| Directive |
Retyping should cover only the lines from the one containing "Analyze this satellite" through the final line of the records, with pictures omitted.

(Pixel coordinate object listings)
----------------------------------------

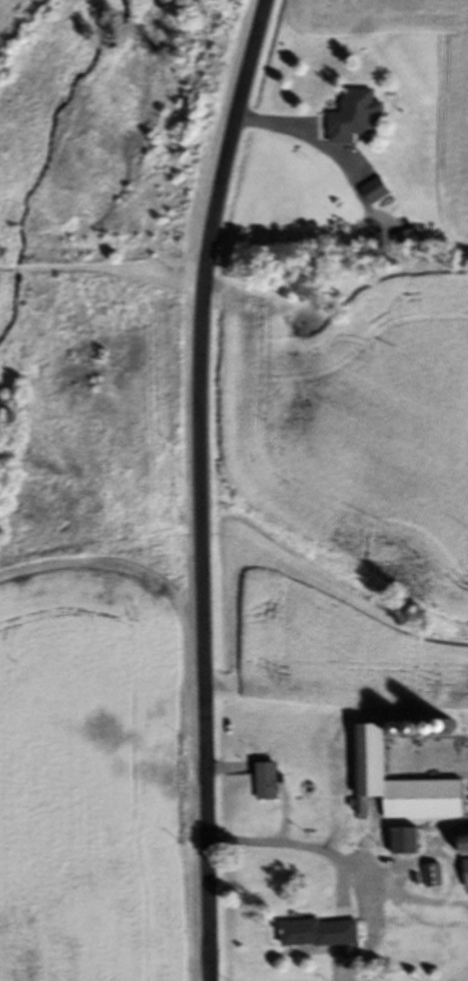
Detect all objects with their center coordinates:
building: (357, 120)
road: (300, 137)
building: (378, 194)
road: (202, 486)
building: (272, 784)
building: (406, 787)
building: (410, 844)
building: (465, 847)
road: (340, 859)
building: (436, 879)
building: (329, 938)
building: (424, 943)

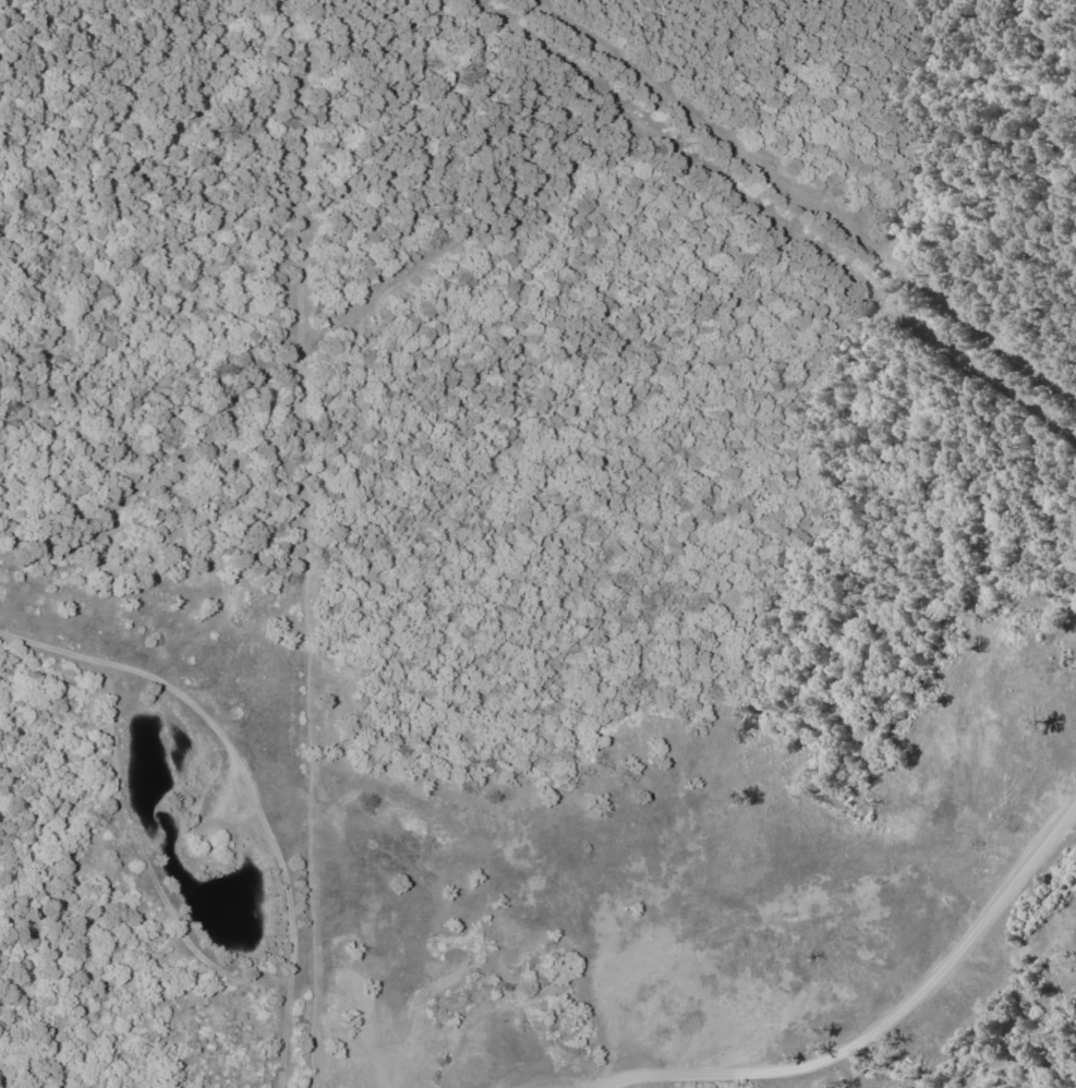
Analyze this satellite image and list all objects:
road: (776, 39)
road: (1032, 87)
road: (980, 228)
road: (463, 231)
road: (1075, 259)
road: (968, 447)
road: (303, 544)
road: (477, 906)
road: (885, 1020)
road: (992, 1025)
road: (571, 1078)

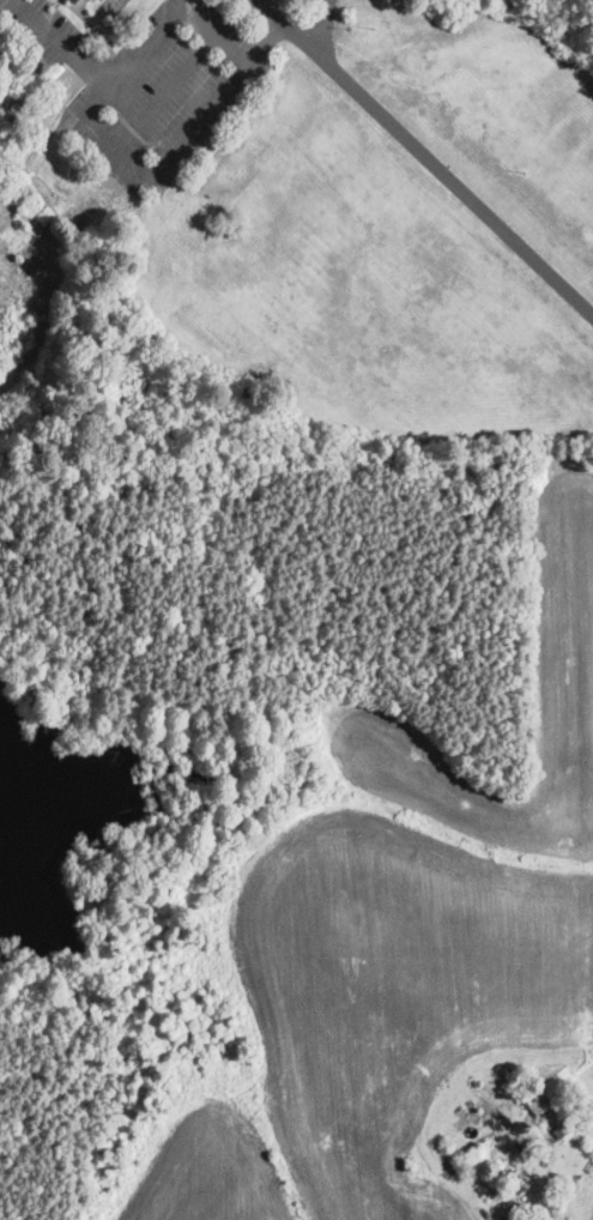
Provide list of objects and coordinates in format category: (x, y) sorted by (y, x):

----------------------------------------

| Problem solution |
Analyze this satellite image and list all objects:
road: (776, 39)
road: (1032, 87)
road: (980, 228)
road: (463, 231)
road: (1075, 259)
road: (968, 447)
road: (303, 544)
road: (477, 906)
road: (885, 1020)
road: (992, 1025)
road: (571, 1078)

Provide list of objects and coordinates in format category: (x, y) sorted by (y, x):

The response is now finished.